● **YOUR ASSIGNMENT**: Only one stretch of the records below is wanted: the lines from the one holding "C101: none -> 220nF (MB, REV)" through the one holding "U101 pin MCLR: REV -> RESET". Return it exactly, both ends included.

● **MATERIAL TO PROCESS**:
------------------------------------------------

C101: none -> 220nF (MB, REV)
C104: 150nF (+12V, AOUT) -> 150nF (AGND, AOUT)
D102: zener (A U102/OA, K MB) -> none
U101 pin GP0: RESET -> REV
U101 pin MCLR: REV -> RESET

------------------------------------------------

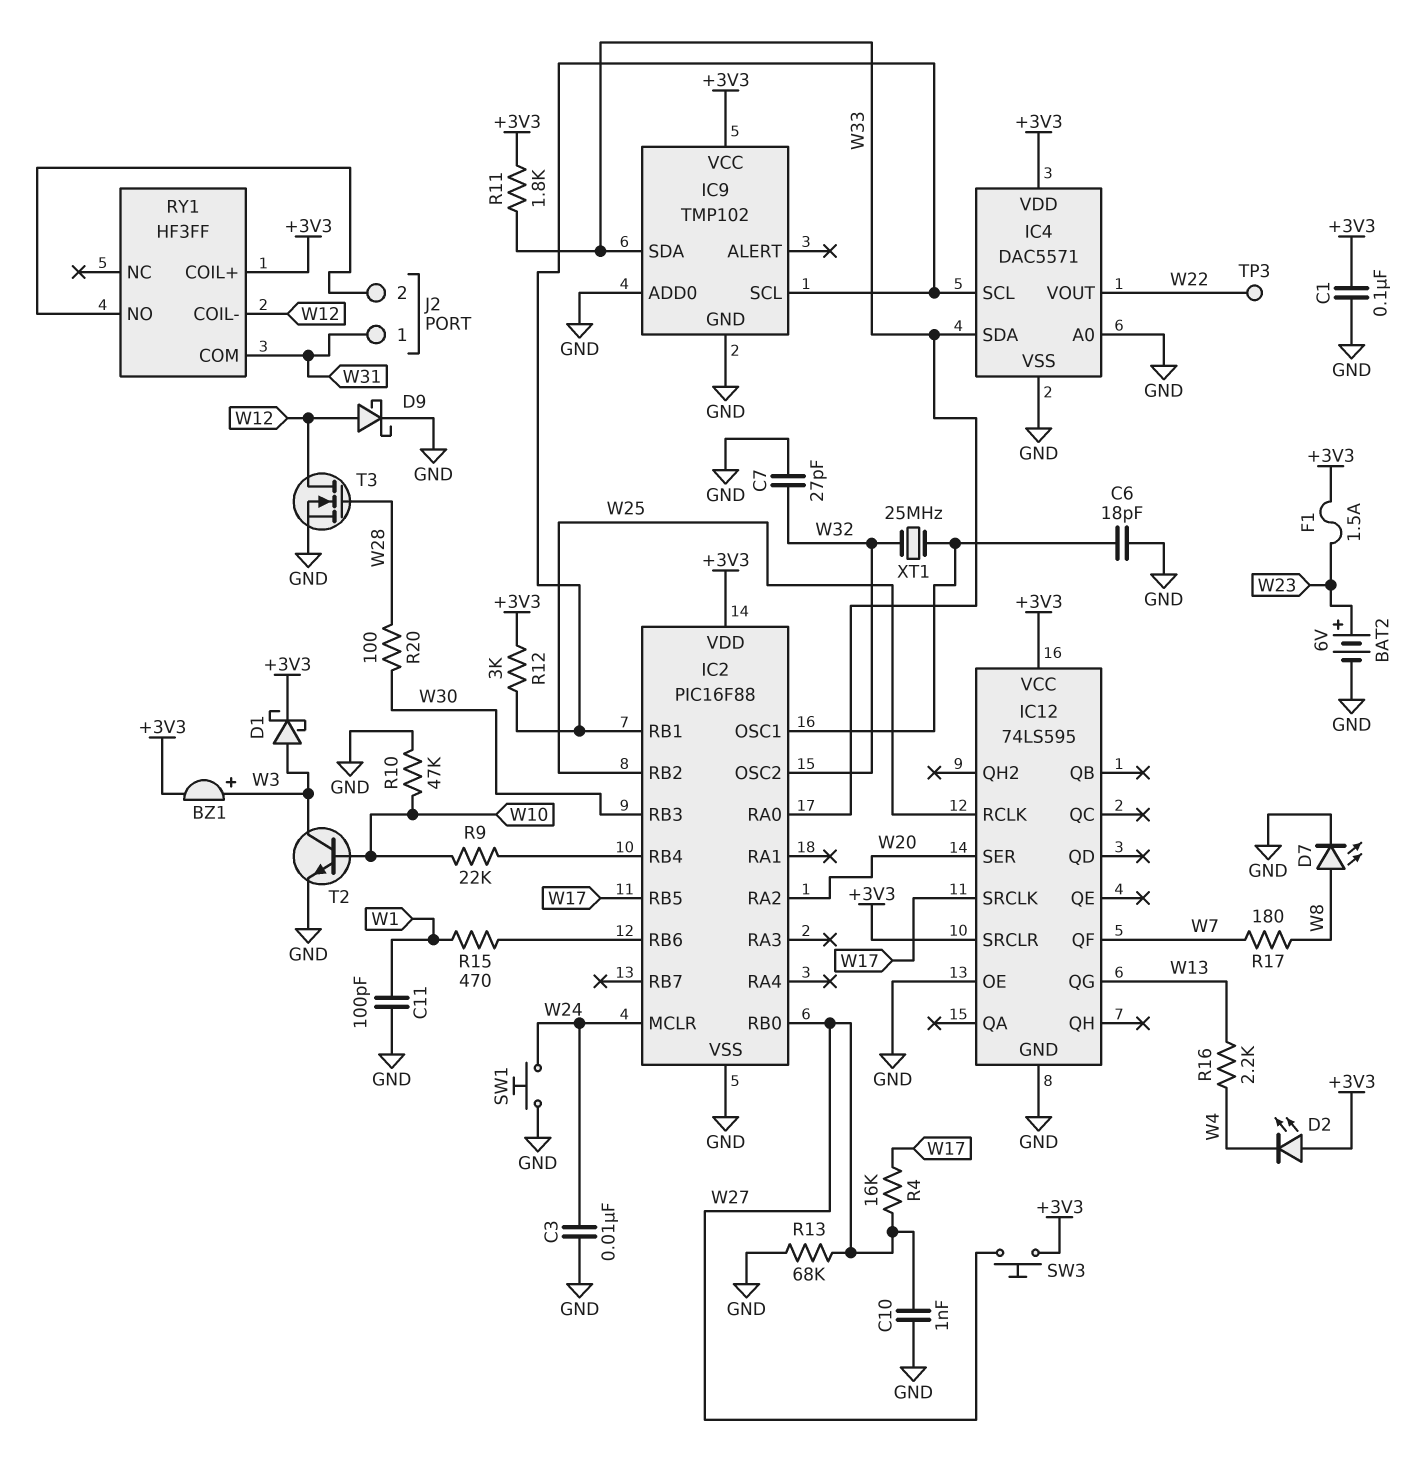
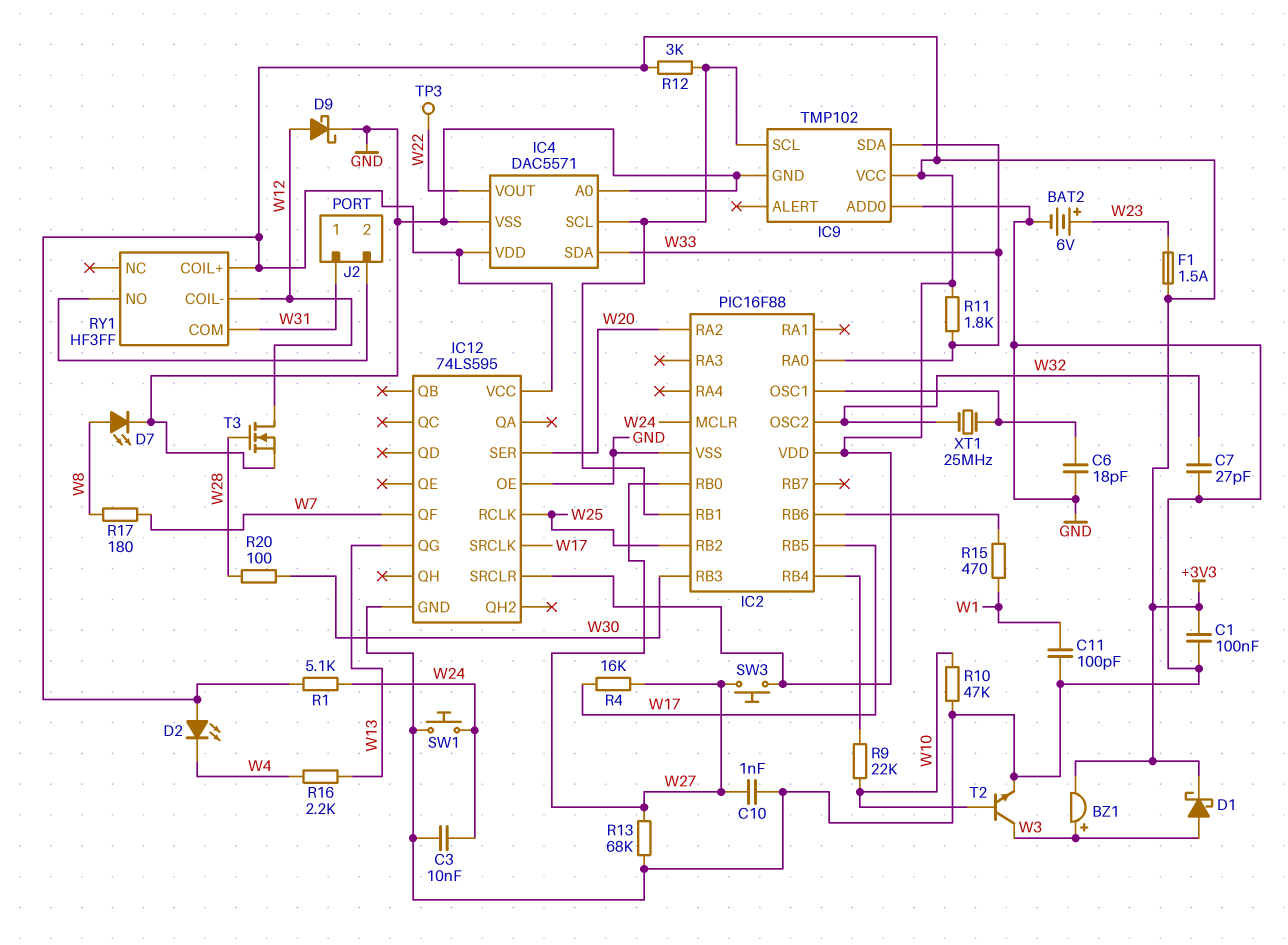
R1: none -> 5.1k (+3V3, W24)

------------------------------------------------

● **ANSWER**:
C101: none -> 220nF (MB, REV)
C104: 150nF (+12V, AOUT) -> 150nF (AGND, AOUT)
D102: zener (A U102/OA, K MB) -> none
U101 pin GP0: RESET -> REV
U101 pin MCLR: REV -> RESET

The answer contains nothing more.